● DIRECTIONS
Repeat the data word for word, excluding every picture.

● COLLECTED MATERIAL
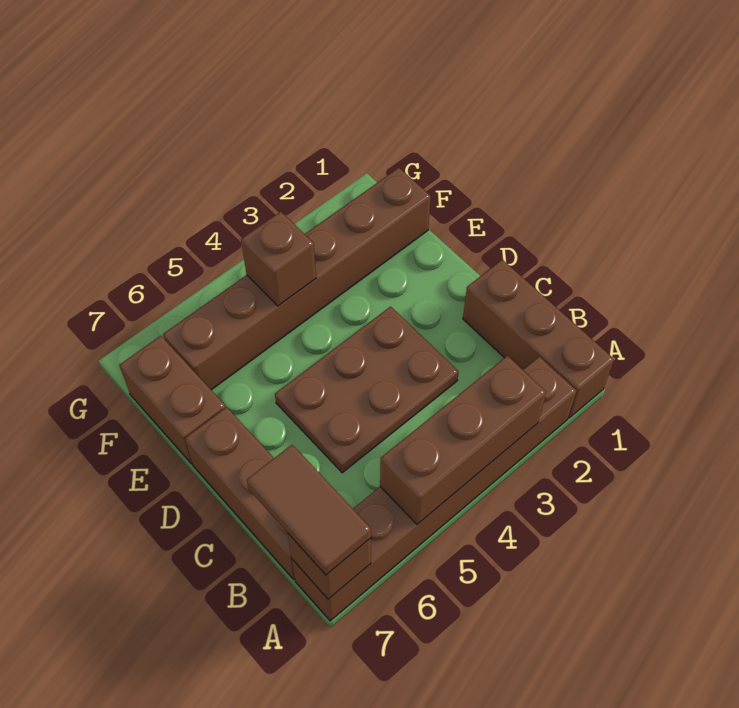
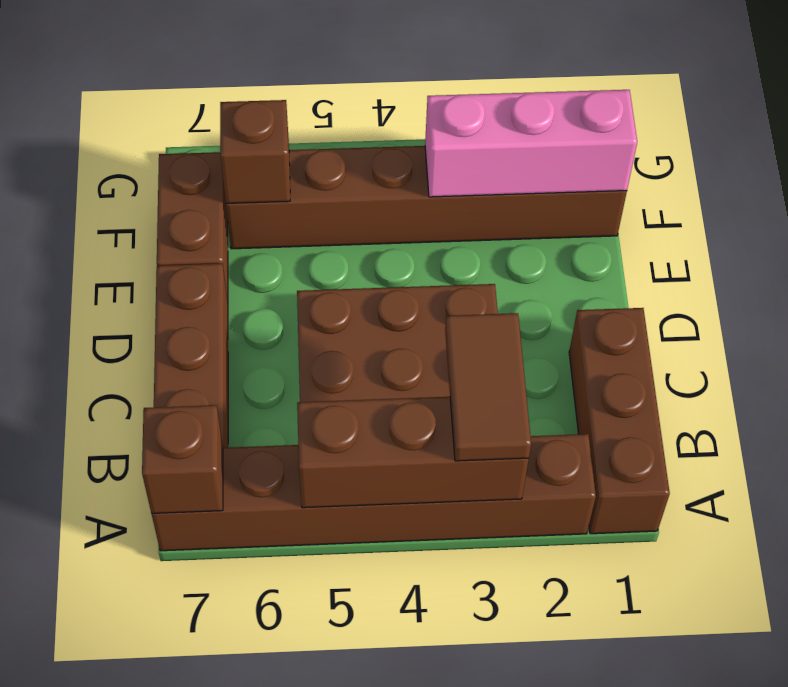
brown tile A7:B7 level 3 -> brown tile A3:B3 level 3
none -> pink brick F1:F3 level 2
brown brick F4 level 2 -> brown brick F6 level 2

● SOLUTION TO THE PROBLEM
brown tile A7:B7 level 3 -> brown tile A3:B3 level 3
none -> pink brick F1:F3 level 2
brown brick F4 level 2 -> brown brick F6 level 2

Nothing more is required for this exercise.